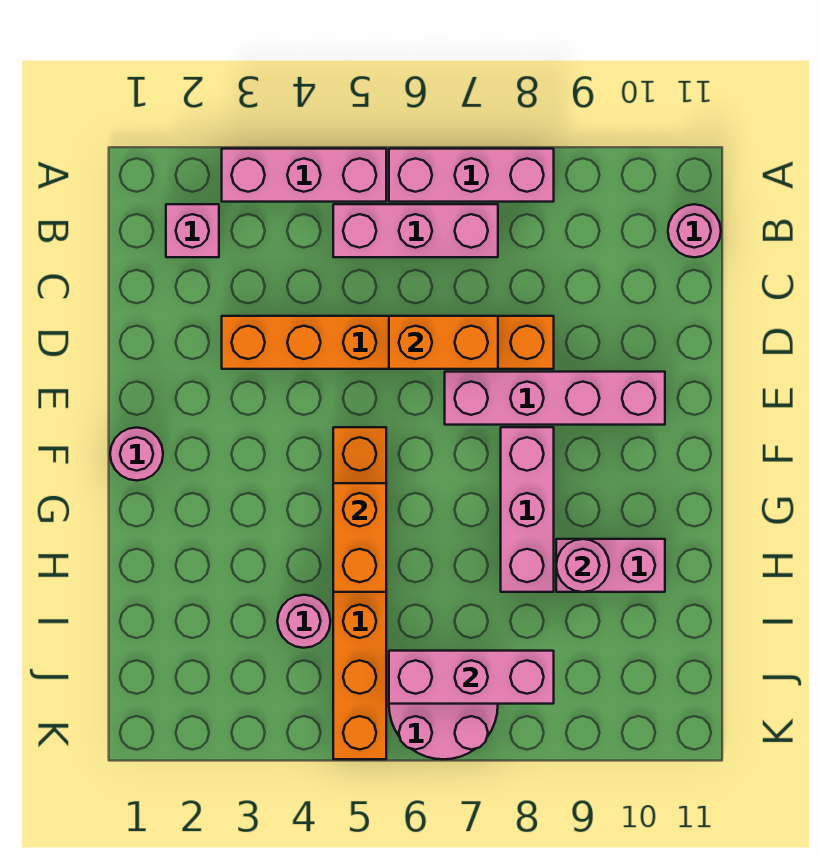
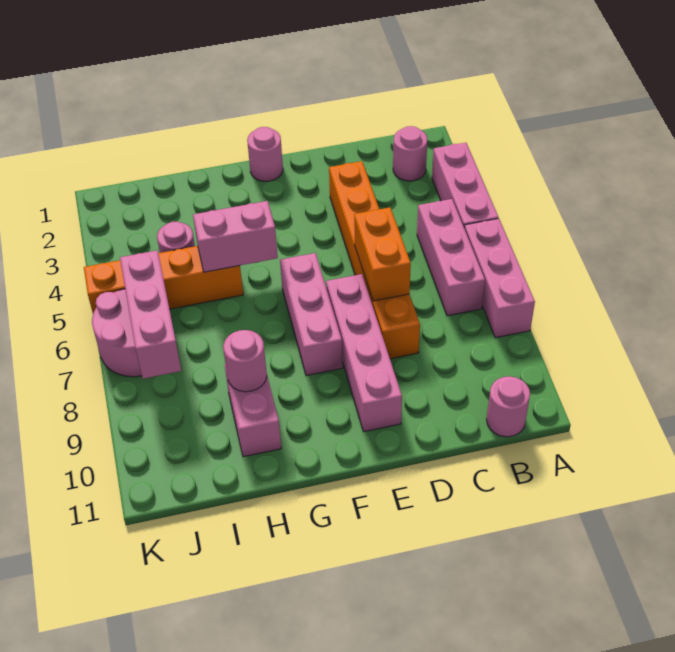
pink brick B2 level 1 -> pink round brick B2 level 1
orange brick F5:K5 level 1 -> orange brick H5:K5 level 1
pink brick F8:H8 level 1 -> pink brick F6:F8 level 1
orange brick G5:H5 level 2 -> pink brick G5:H5 level 2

Your assignment: Examine the data above and state how many of its lines contain the word "orange", with no further remarks.

Exercise answer: 2